** What is expected **
In the data below, find the line that contains "BT3 pin RXD: D8 -> D9" and the line that contains "RTC3: PCF8523 -> DS3231". Copy both, plus every line between them, exactly.

** Supplied entries **
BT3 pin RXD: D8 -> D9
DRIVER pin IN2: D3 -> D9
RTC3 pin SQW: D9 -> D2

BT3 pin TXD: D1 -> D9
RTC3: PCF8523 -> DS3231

* * *

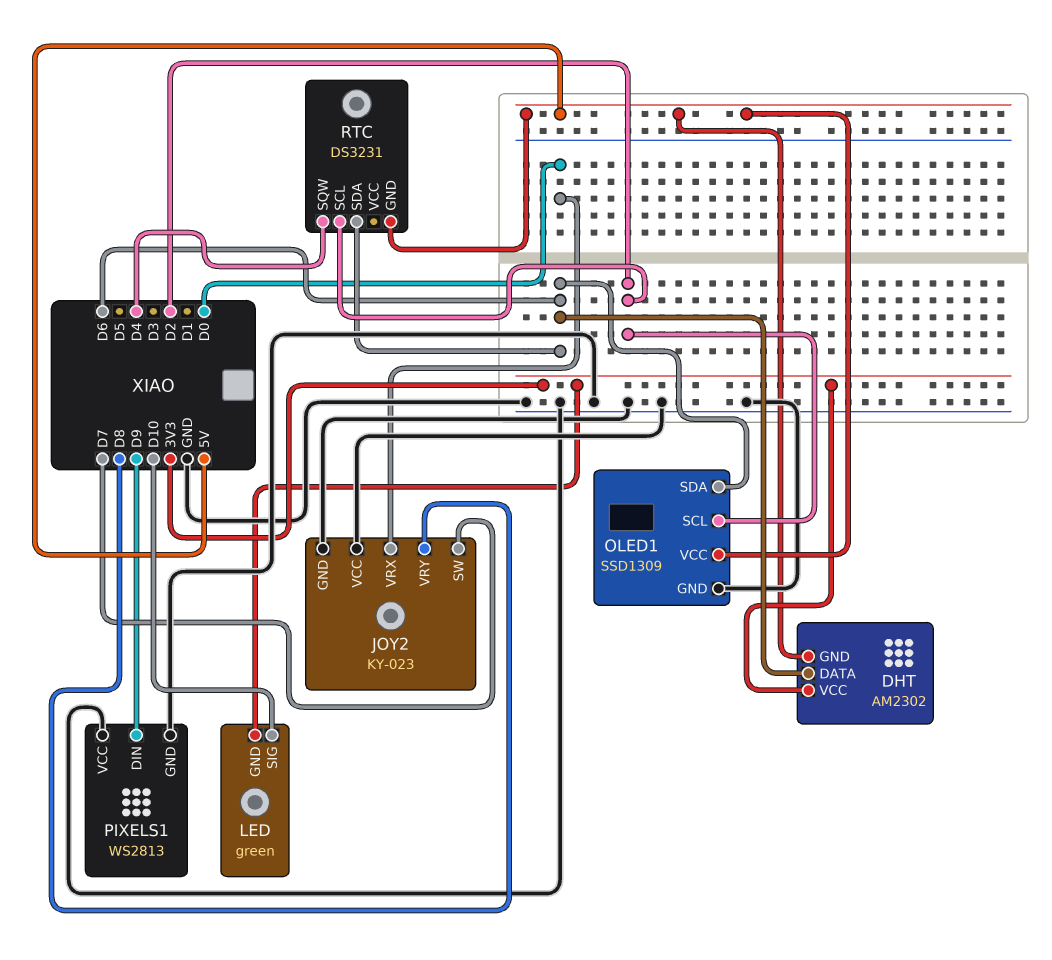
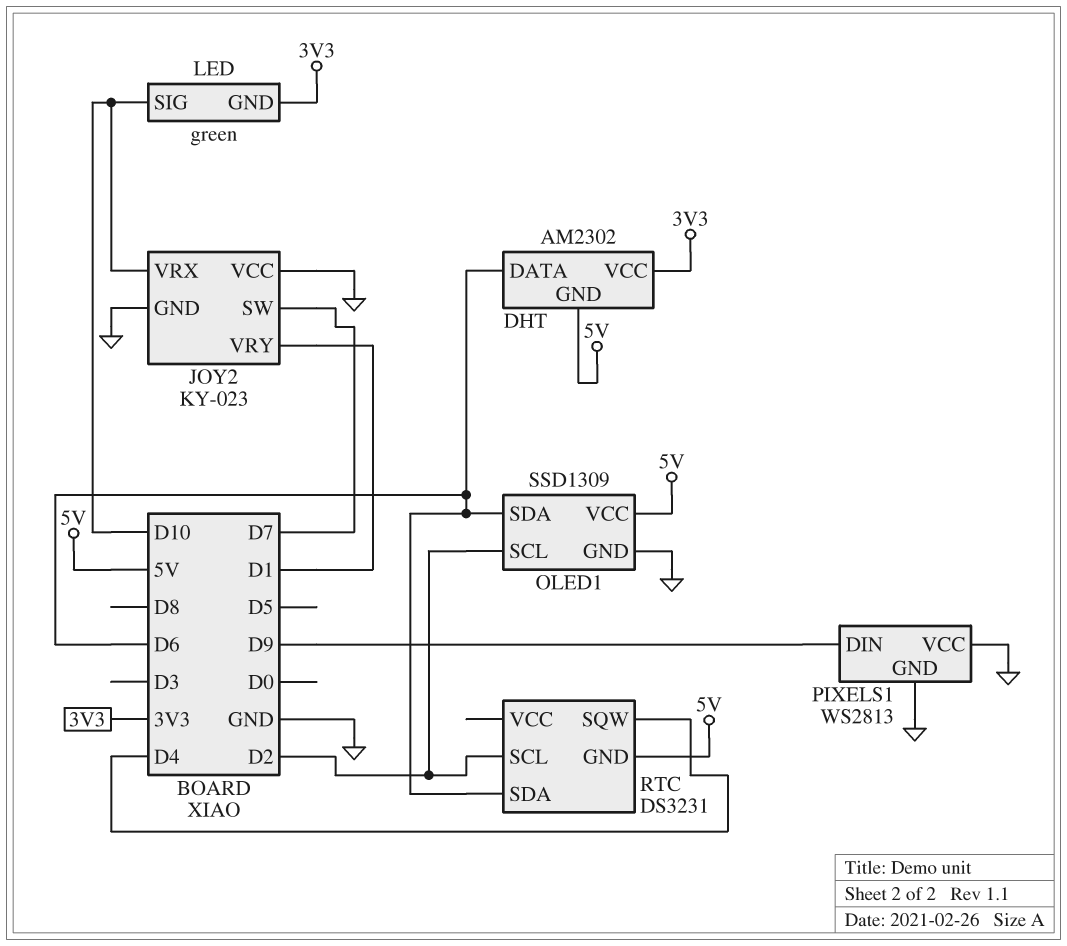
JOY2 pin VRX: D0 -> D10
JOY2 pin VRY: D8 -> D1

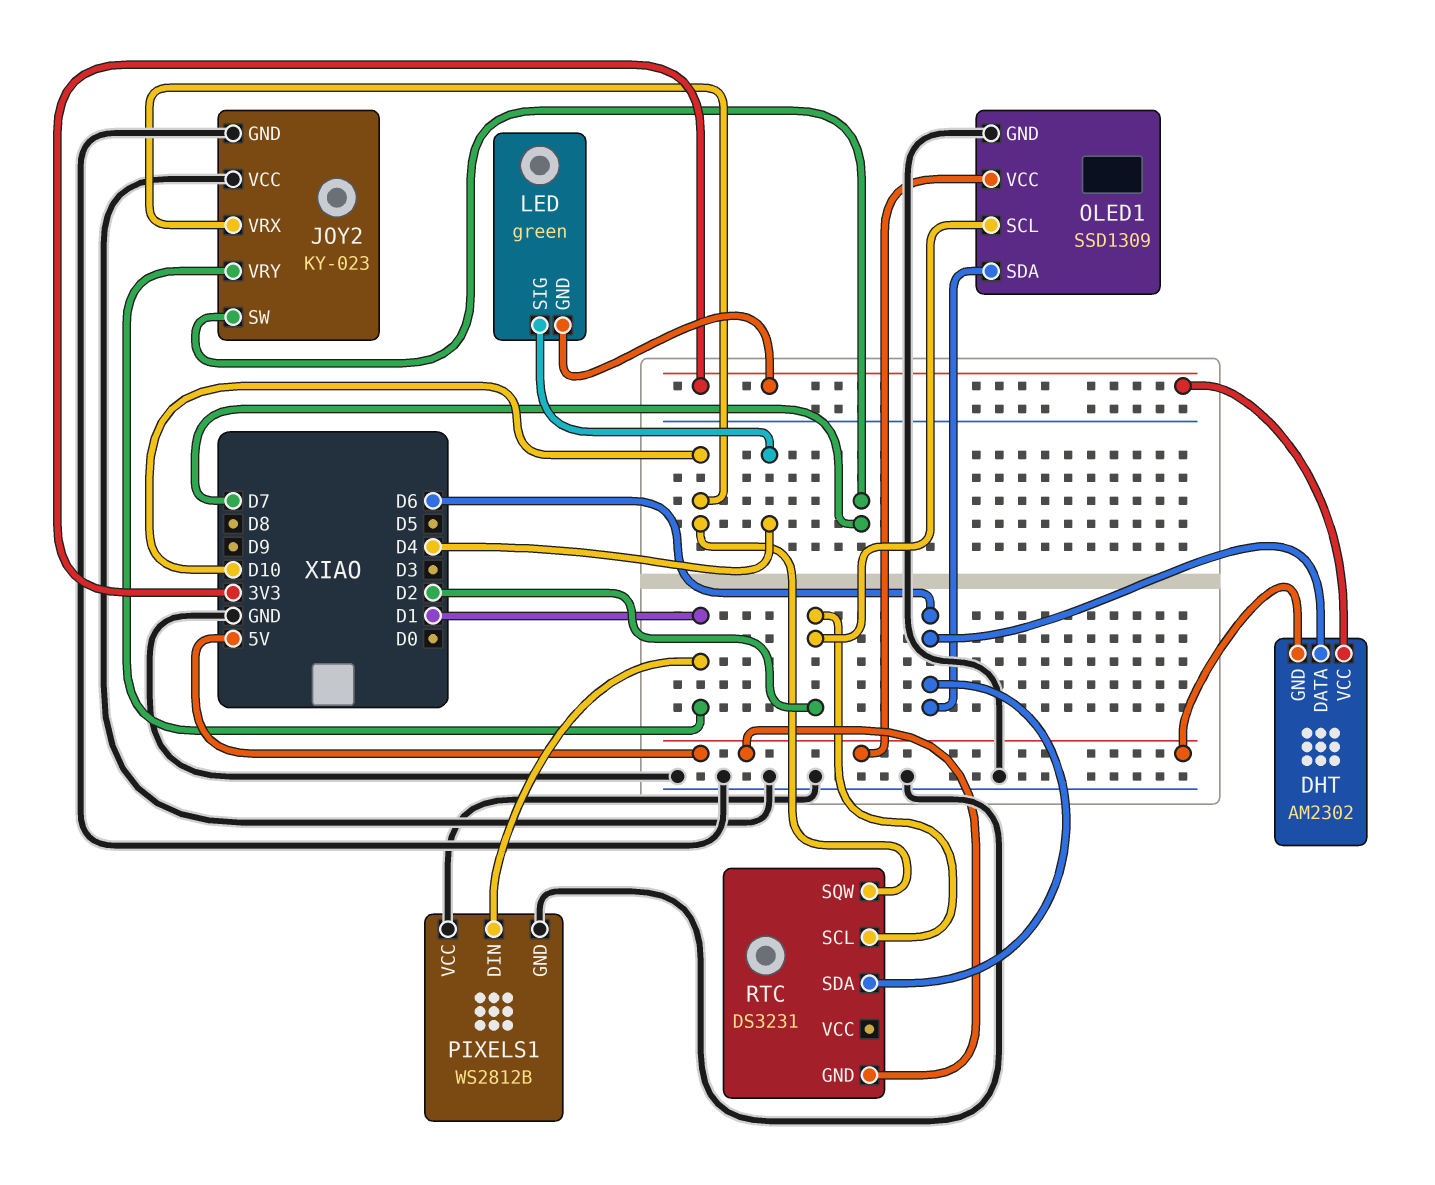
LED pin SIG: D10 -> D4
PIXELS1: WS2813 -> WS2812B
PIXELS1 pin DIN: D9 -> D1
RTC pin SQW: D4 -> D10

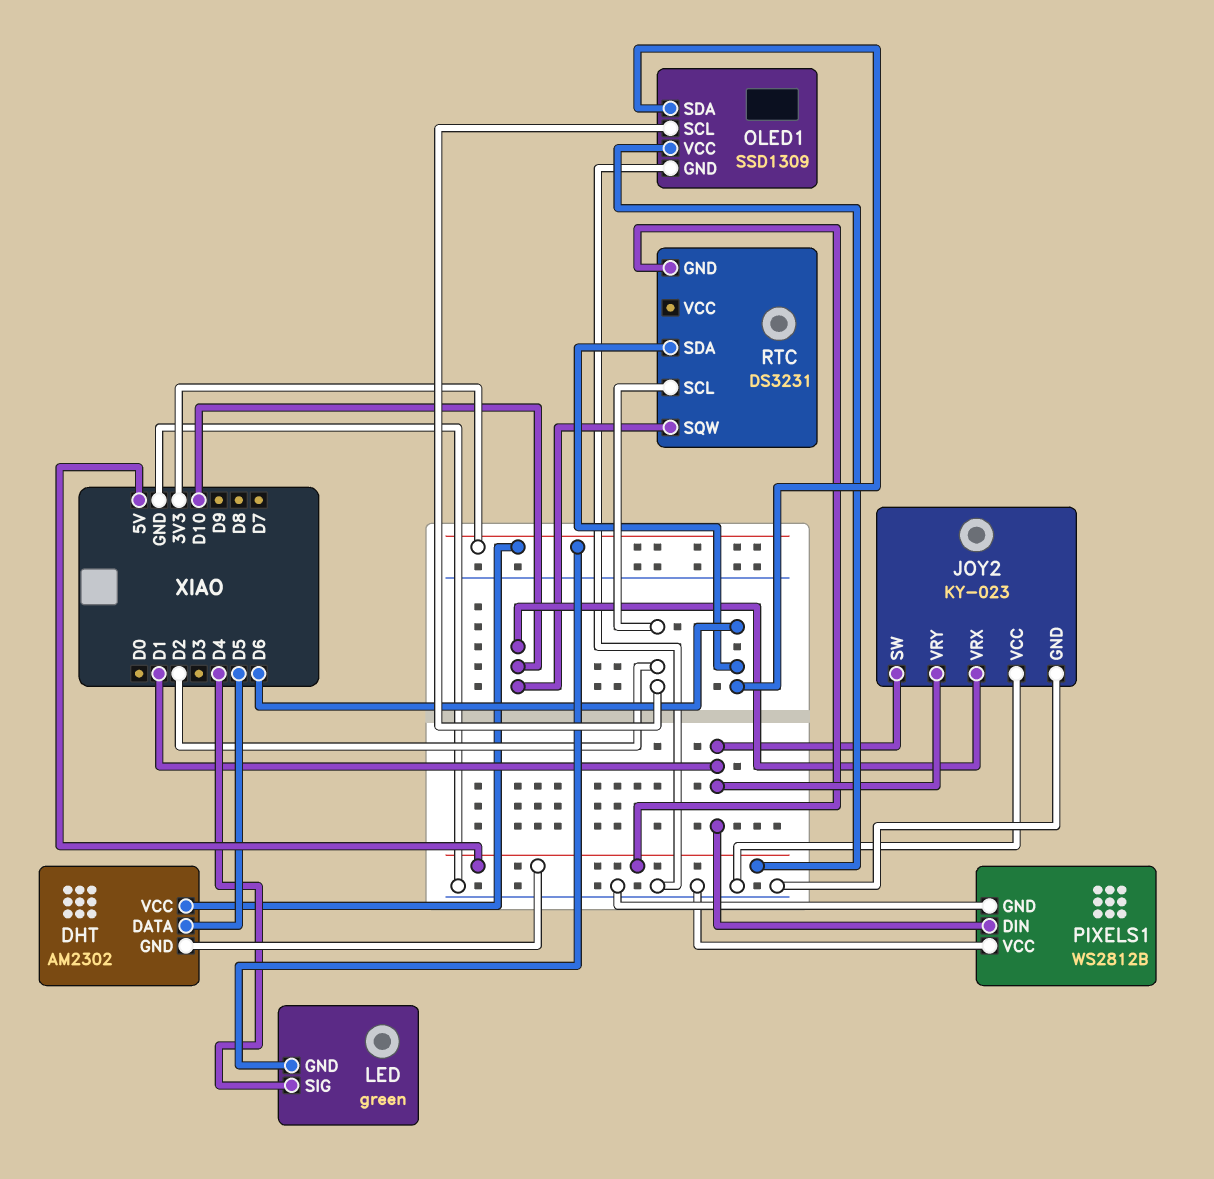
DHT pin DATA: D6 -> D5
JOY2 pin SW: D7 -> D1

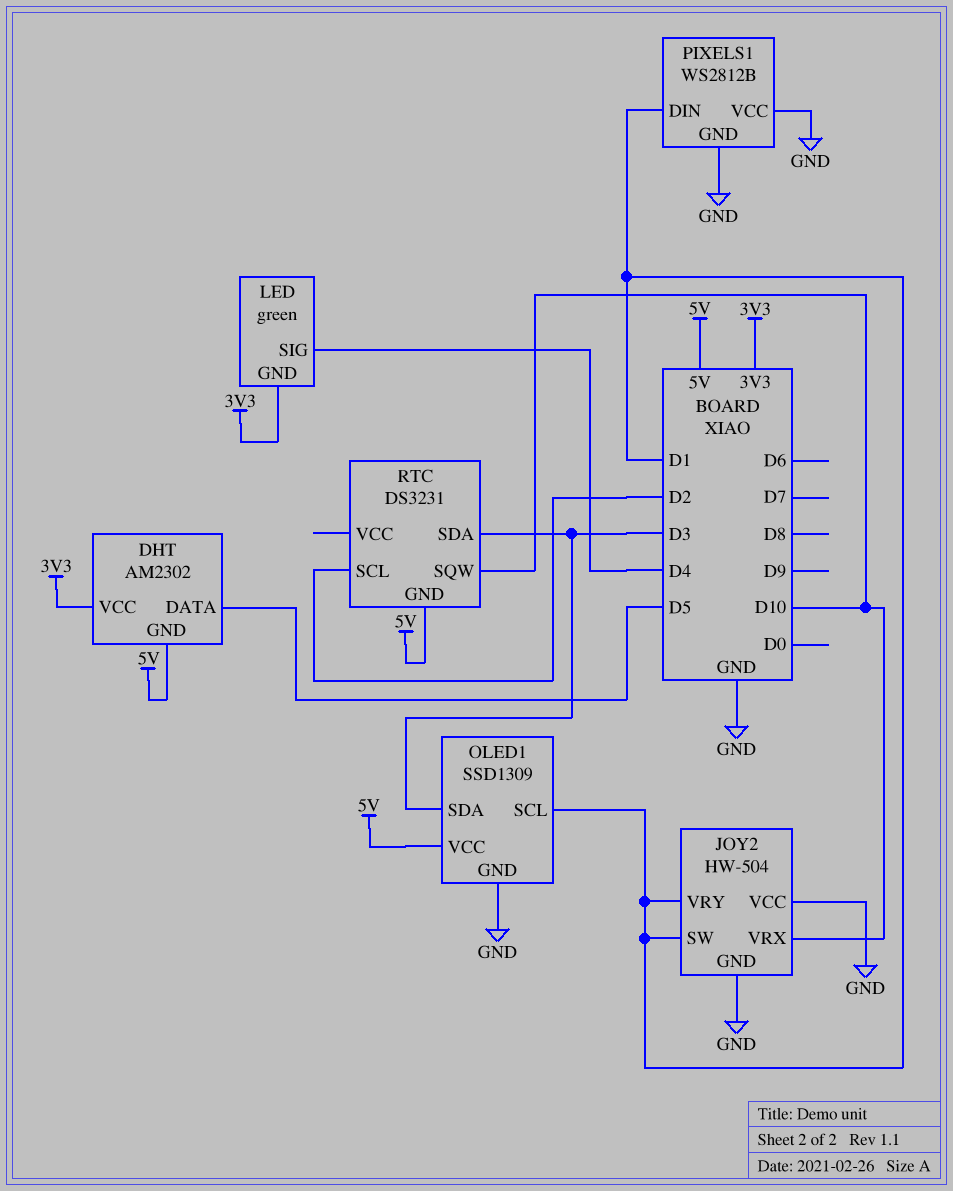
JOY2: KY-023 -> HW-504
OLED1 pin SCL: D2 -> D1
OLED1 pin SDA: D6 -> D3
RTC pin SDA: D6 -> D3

** Answer for the task **
BT3 pin RXD: D8 -> D9
DRIVER pin IN2: D3 -> D9
RTC3 pin SQW: D9 -> D2

BT3 pin TXD: D1 -> D9
RTC3: PCF8523 -> DS3231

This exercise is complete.